**About this task:** Copy out each line of the material that includes the word "none".

**Given records:**
# # #

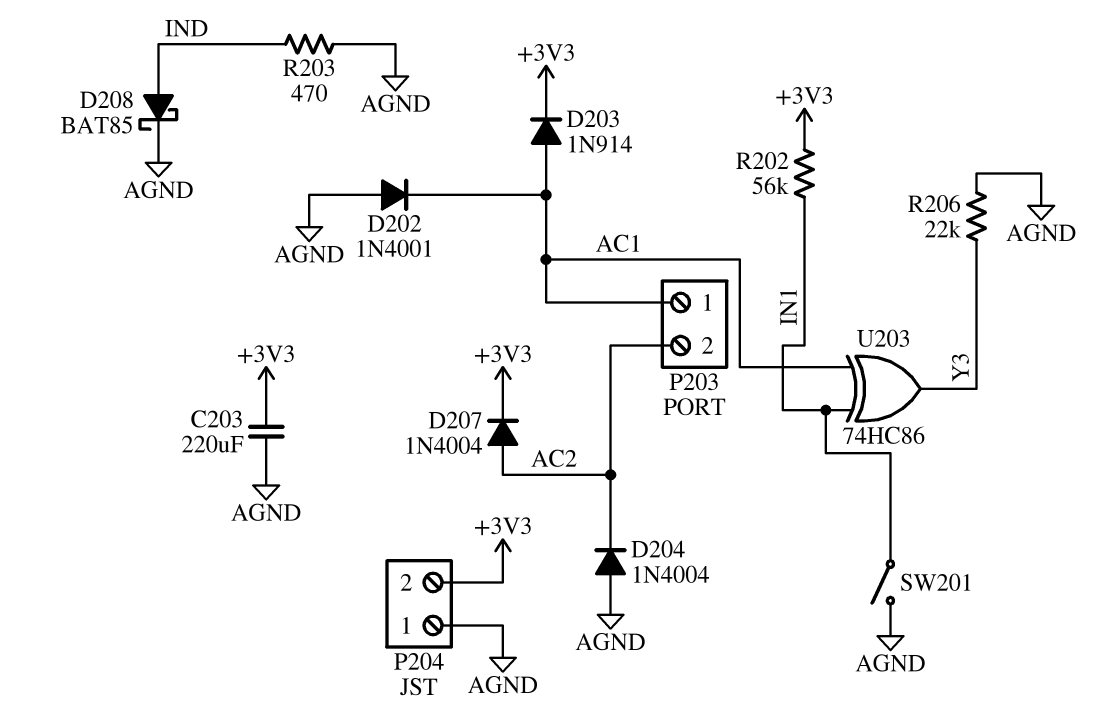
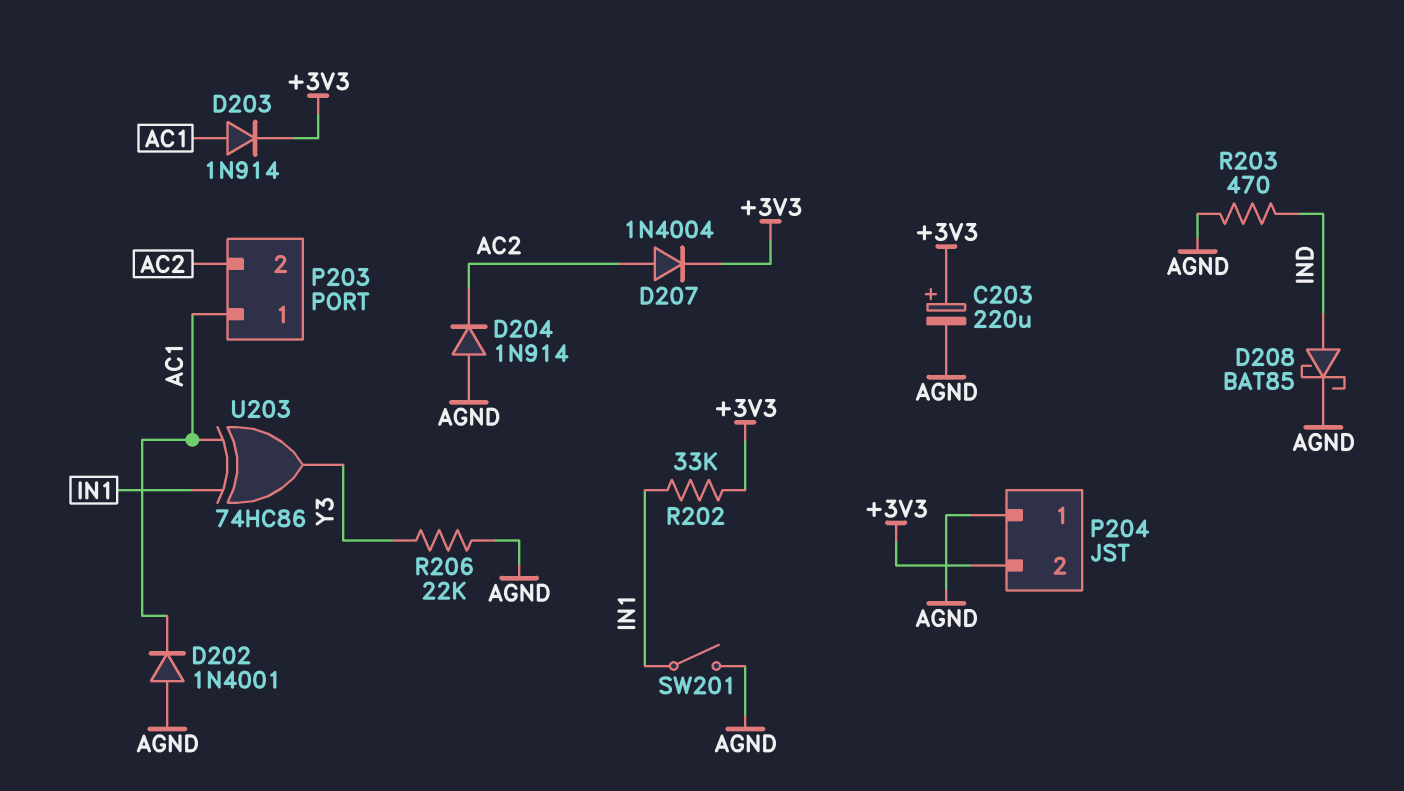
C203: 220uF (+3V3, AGND) -> 220uF (plus +3V3, minus AGND)
D204: diode 1N4004 (A AGND, K AC2) -> diode 1N914 (A AGND, K AC2)
R202: 56k (+3V3, IN1) -> 33k (+3V3, IN1)

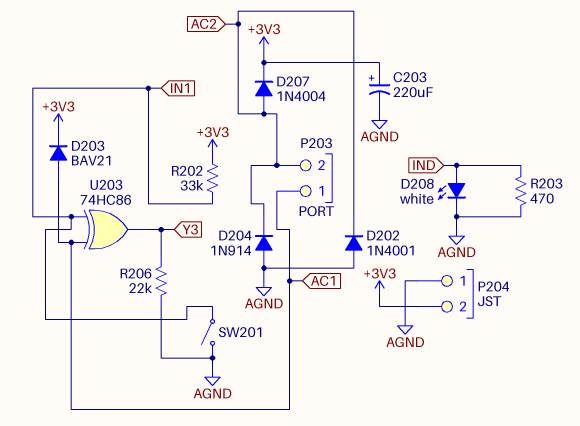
D202: diode 1N4001 (A AGND, K AC1) -> diode 1N4001 (A AGND, K AC2)
D203: diode 1N914 (A AC1, K +3V3) -> diode BAV21 (A AC1, K +3V3)
D208: schottky BAT85 (A IND, K AGND) -> LED white (A IND, K AGND)

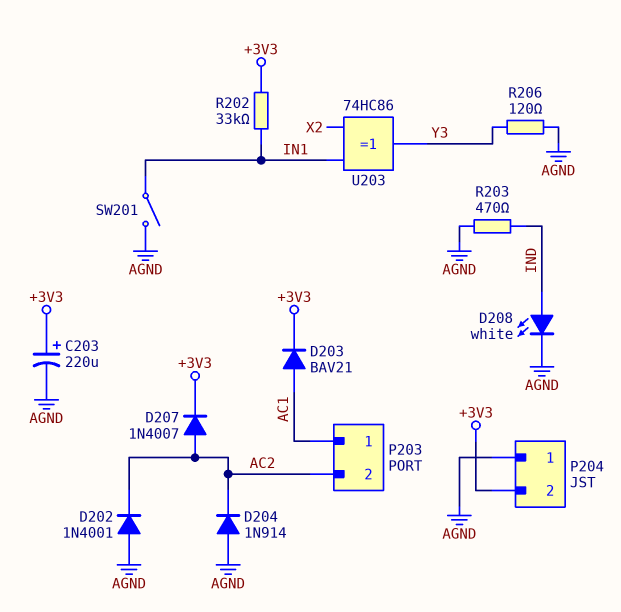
D207: diode 1N4004 (A AC2, K +3V3) -> diode 1N4007 (A AC2, K +3V3)
R206: 22k (AGND, Y3) -> 120 (AGND, Y3)
U203: XOR 74HC86 (in AC1, in IN1, out Y3) -> XOR 74HC86 (in IN1, in X2, out Y3)

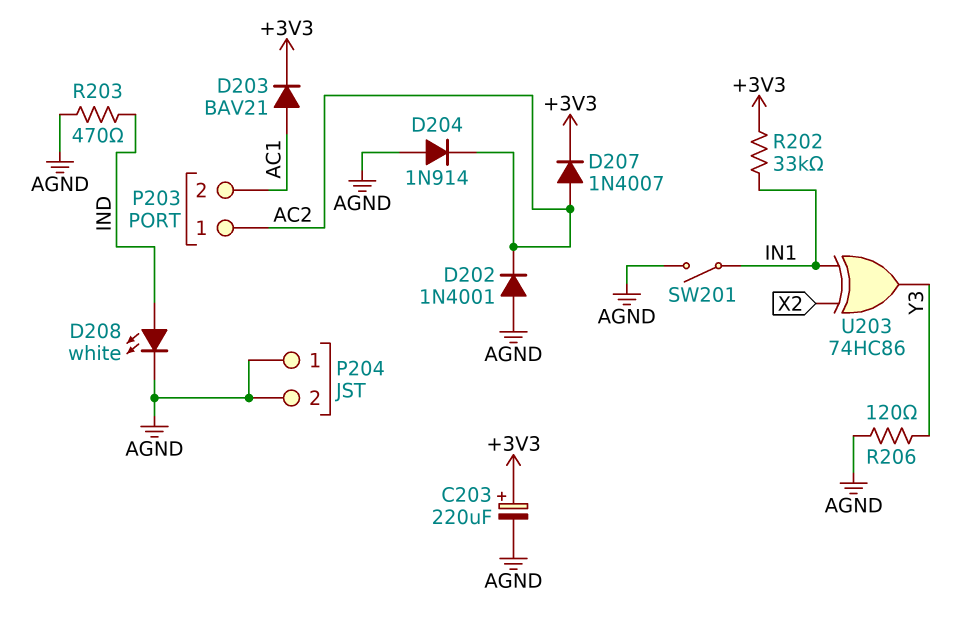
P203 pin 1: AC1 -> AC2
P203 pin 2: AC2 -> AC1
P204 pin 2: +3V3 -> AGND

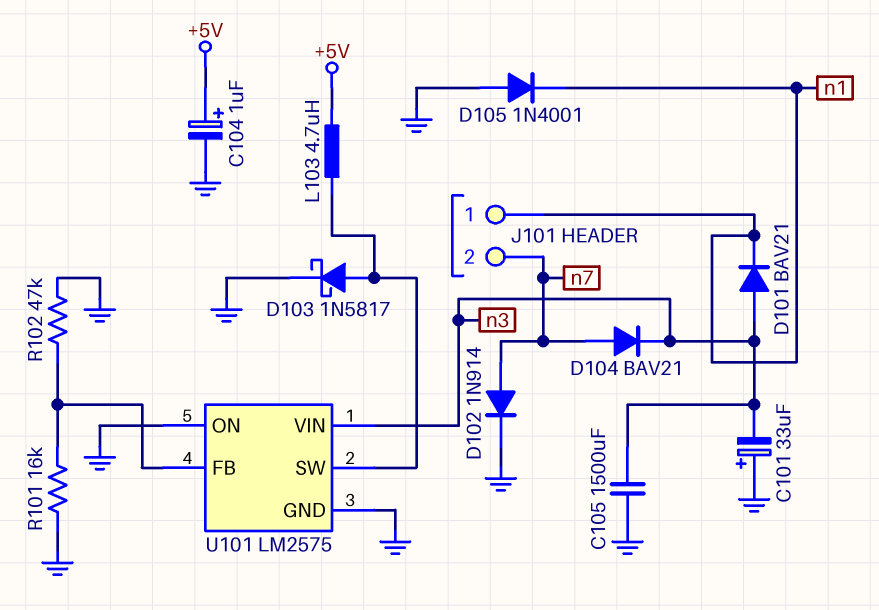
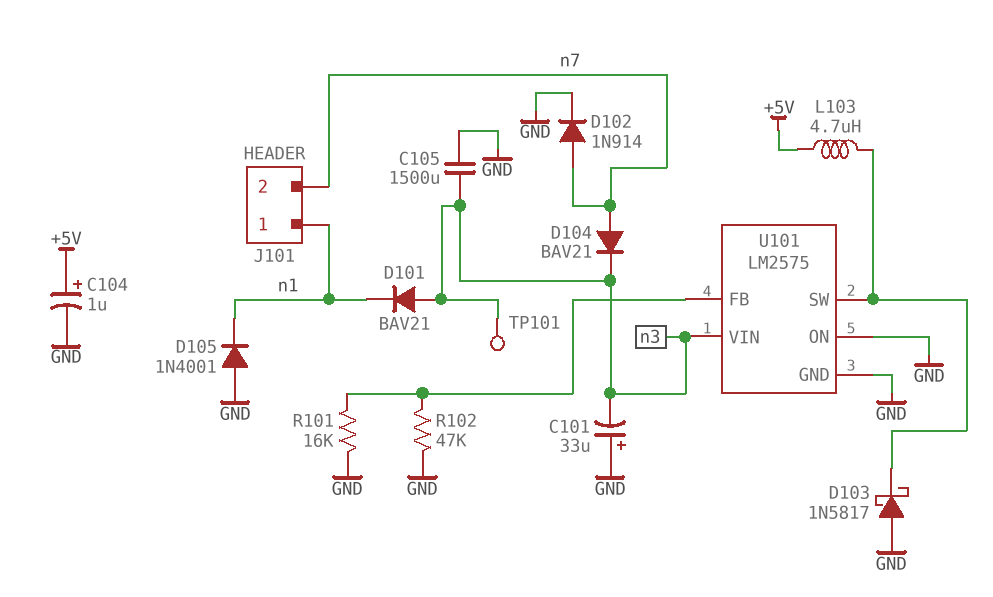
D103: schottky 1N5817 (A U101/SW, K GND) -> schottky 1N5817 (A GND, K U101/SW)
TP101: none -> test point (n3)

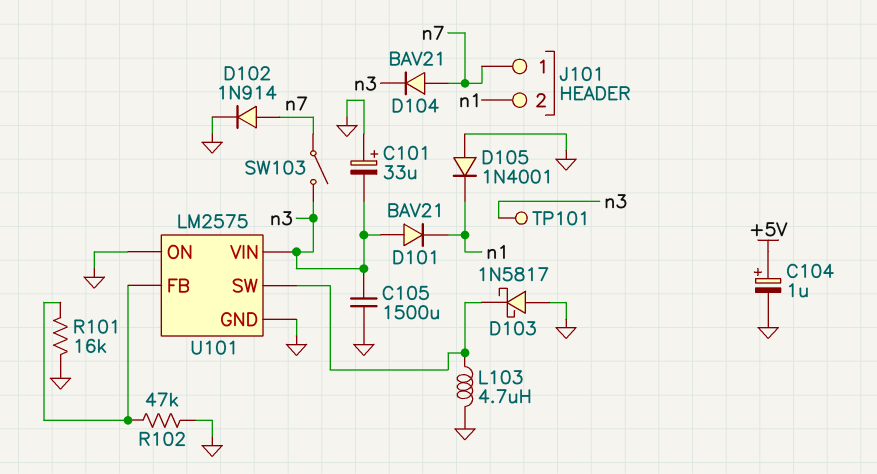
J101 pin 1: n1 -> n7
J101 pin 2: n7 -> n1
L103: 4.7uH (+5V, U101/SW) -> 4.7uH (GND, U101/SW)
SW103: none -> switch (n3, n7)

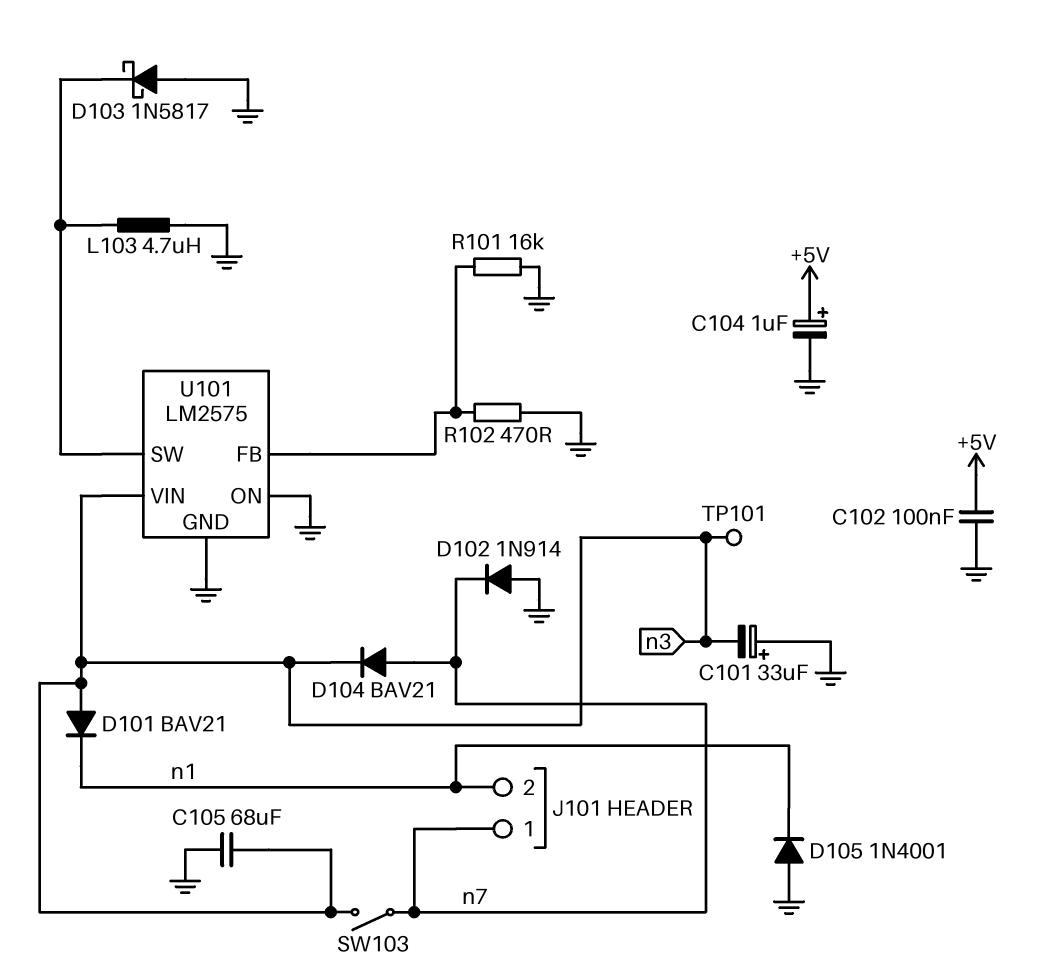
C102: none -> 100nF (+5V, GND)
C105: 1500uF (GND, n3) -> 68uF (GND, n3)
D102: diode 1N914 (A n7, K GND) -> diode 1N914 (A GND, K n7)
R102: 47k (GND, U101/FB) -> 470 (GND, U101/FB)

# # #

**Task result:**
TP101: none -> test point (n3)
SW103: none -> switch (n3, n7)
C102: none -> 100nF (+5V, GND)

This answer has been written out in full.